EXERCISE DIRECTIONS:
List each line of the listing below that contains the string "appoggiatura" and copy every such line in full.

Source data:
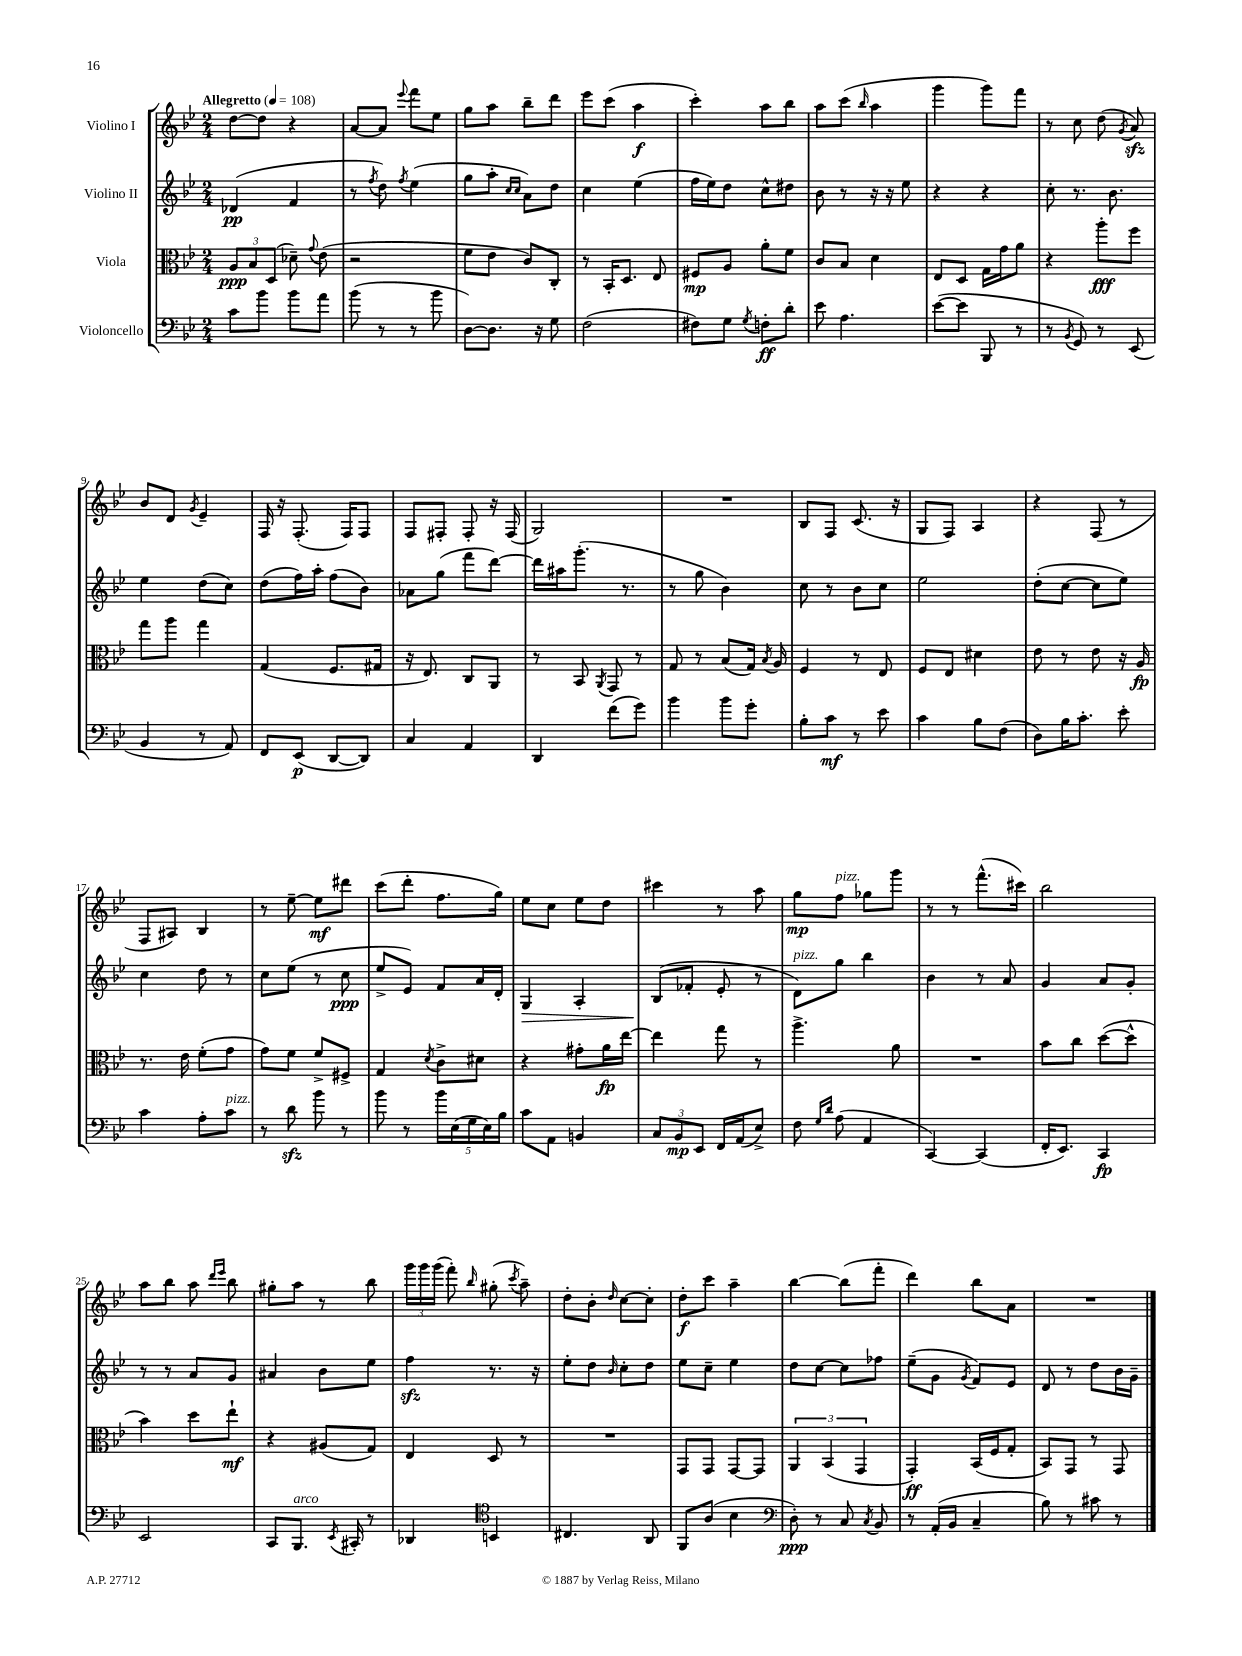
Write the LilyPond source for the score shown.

<<
\new StaffGroup <<
\new Staff = "s0" \with { instrumentName = "Violino I" } {
    \clef treble \key bes \major \numericTimeSignature \time 2/4 \tempo "Allegretto" 4 = 108
    \autoBeamOff d''8[~ d''8] r4 |
    a'8[~ a'8] \appoggiatura { ees'''8 } f'''8[ ees''8] |
    g''8[ a''8] bes''8[-- d'''8] |
    ees'''8[ c'''8]( a''4\f |
    c'''4-.) a''8[ bes''8] |
    a''8[ c'''8]( \grace { bes''16 } a''4 |
    g'''4 g'''8[) f'''8] |
    r8 c''8 d''8( \acciaccatura { g'8 } a'8\sfz) |
    bes'8[ d'8] \acciaccatura { g'8 } ees'4-- |
    f16 r16 f8.-.( f16[) f8] |
    f8[ fis8]-. fis8-. r16 fis16( |
    g2) |
    R2 |
    bes8[ f8] c'8.( r16 |
    g8[ f8]) a4 |
    r4 f8( r8 |
    f8[ ais8]) bes4 |
    r8 ees''8~-- ees''8[\mf dis'''8] |
    c'''8[( d'''8]-. f''8.[ g''16]) |
    ees''8[ c''8] ees''8[ d''8] |
    cis'''4 r8 a''8 |
    g''8[\mp f''8]^\markup { \italic "pizz." } ges''8[ g'''8] |
    r8 r8 f'''8.[-^( cis'''16]) |
    bes''2 |
    a''8[ bes''8] a''8 \grace { d'''16[ ees'''16] } bes''8 |
    gis''8[-. a''8] r8 bes''8 |
    \tuplet 3/2 { g'''16[ g'''16 g'''16]( } f'''8-.) \grace { bes''16 } gis''8-.( \acciaccatura { c'''8 } a''8--) |
    d''8[-. bes'8]-. \grace { d''16 } c''8[~ c''8]-. |
    d''8[-.\f c'''8] a''4-- |
    bes''4~ bes''8[( f'''8]-. |
    d'''4) bes''8[ a'8] |
    R2 \bar "|." |
}
\new Staff = "s1" \with { instrumentName = "Violino II" } {
    \clef treble \key bes \major \numericTimeSignature \time 2/4
    \autoBeamOff des'4\pp( f'4 |
    r8 \acciaccatura { f''8 } d''8) \acciaccatura { f''8 } ees''4( |
    g''8[ a''8]-. \grace { c''16[ c''16] } a'8[) d''8] |
    c''4 ees''4( |
    f''16[ ees''16) d''8] c''8[-^ dis''8] |
    bes'8 r8 r16 r16 ees''8 |
    r4 r4 |
    c''8-. r8. bes'8. |
    ees''4 d''8[( c''8]) |
    d''8[( f''16) a''16]-. f''8[( bes'8]) |
    aes'8[ g''8]( f'''8[ d'''8]~) |
    d'''16[ ais''16 g'''8.]-.( r8. |
    r8 g''8 bes'4) |
    c''8 r8 bes'8[ c''8] |
    ees''2 |
    d''8[-.( c''8]~ c''8[ ees''8]) |
    c''4 d''8 r8 |
    c''8[ ees''8]( r8 c''8\ppp |
    ees''8[-> ees'8]) f'8[ a'16 d'16]-. |
    g4\> a4-. |
    bes8[\!( fes'8]-. ees'8-. r8 |
    d'8[^\markup { \italic "pizz." }) g''8] bes''4 |
    bes'4 r8 a'8 |
    g'4 a'8[ g'8]-. |
    r8 r8 a'8[ g'8] |
    ais'4 bes'8[ ees''8] |
    f''4\sfz r8. r16 |
    ees''8[-. d''8] \grace { bes'16 } c''8[-. d''8] |
    ees''8[ c''8]-- ees''4 |
    d''8[ c''8]~ c''8[ fes''8] |
    ees''8[--( g'8] \acciaccatura { g'8 } f'8[) ees'8] |
    d'8 r8 d''8[ bes'16 g'16]-- \bar "|." |
}
\new Staff = "s2" \with { instrumentName = "Viola" } {
    \clef alto \key bes \major \numericTimeSignature \time 2/4
    \autoBeamOff \tuplet 3/2 { a8[\ppp bes8 d8]( } des'8--) \appoggiatura { g'8 } ees'8( |
    r2 |
    f'8[ ees'8] c'8[) c8]-. |
    r8 bes,16[-. d8.] ees8 |
    fis8[\mp a8] a'8[-. f'8] |
    c'8[ bes8] d'4 |
    ees8[ d8] g16[ g'16 a'8] |
    r4 a''8[-.\fff f''8] |
    g''8[ a''8] g''4 |
    g4( f8.[ gis16] |
    r16 ees8.) c8[ a,8] |
    r8 bes,8 \acciaccatura { a,8 } g,8 r8 |
    g8 r8 bes8[( g16]) \acciaccatura { bes8 } a16 |
    f4 r8 ees8 |
    f8[ ees8] dis'4 |
    ees'8 r8 ees'8 r16 a16\fp |
    r8. ees'16 f'8[-.( g'8] |
    g'8[) f'8] f'8[-> fis8]-> |
    g4 \acciaccatura { d'8 } c'8[-> dis'8] |
    r4 gis'8[-. a'16\fp ees''16]~ |
    ees''4 g''8 r8 |
    a''4.-> a'8 |
    R2 |
    bes'8[ c''8] d''8[~( d''8]-^ |
    bes'4) d''8[ ees''8]-!\mf |
    r4 ais8[( g8]) |
    ees4 d8 r8 |
    R2 |
    g,8[ g,8] g,8[~ g,8] |
    \tuplet 3/2 { a,4 bes,4( g,4 } |
    g,4-.\ff) bes,16[( f16 g8]-. |
    bes,8[) g,8] r8 g,8 \bar "|." |
}
\new Staff = "s3" \with { instrumentName = "Violoncello" } {
    \clef bass \key bes \major \numericTimeSignature \time 2/4
    \autoBeamOff c'8[ bes'8] bes'8[ a'8] |
    bes'8( r8 r8 bes'8 |
    d8[~) d8.] r16 g8 |
    f2( |
    fis8[) g8] \acciaccatura { g8 } f8[-.\ff d'8]-. |
    ees'8 a4. |
    ees'8[~( ees'8] bes,,8 r8 |
    r8 \acciaccatura { bes,8 } g,8) r8 ees,8( |
    bes,4 r8 a,8) |
    f,8[ ees,8]\p( d,8[~ d,8]) |
    c4 a,4 |
    d,4 f'8[( g'8]) |
    bes'4 bes'8[ g'8]-. |
    bes8[-. c'8]\mf r8 ees'8 |
    c'4 bes8[ f8]( |
    d8[) bes16 c'8.]-. ees'8-. |
    c'4 a8[-. c'8]^\markup { \italic "pizz." } |
    r8 d'8\sfz bes'8 r8 |
    bes'8 r8 \tuplet 5/4 { bes'16[ ees16( g16 ees16) bes16] } |
    c'8[ a,8] b,4 |
    \tuplet 3/2 { c8[ bes,8\mp ees,8] } f,16[ a,16( ees8]->) |
    f8 \grace { g16[ d'16] } a8( a,4 |
    c,4~) c,4( |
    f,16[-. ees,8.]) c,4\fp |
    ees,2 |
    c,8[ bes,,8.]^\markup { \italic "arco" } \acciaccatura { ees,8 } cis,16-. r8 |
    des,4 \clef tenor b,4 |
    cis4. a,8 |
    f,8[ a8]( bes4 |
    \clef bass d8-.\ppp) r8 c8 \acciaccatura { c8 } bes,8 |
    r8 a,16[-.( bes,16] c4-- |
    bes8) r8 cis'8 r8 \bar "|." |
}
>>
>>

RESPONSE FOR THIS EXERCISE:
    a'8[~ a'8] \appoggiatura { ees'''8 } f'''8[ ees''8] |
    \autoBeamOff \tuplet 3/2 { a8[\ppp bes8 d8]( } des'8--) \appoggiatura { g'8 } ees'8( |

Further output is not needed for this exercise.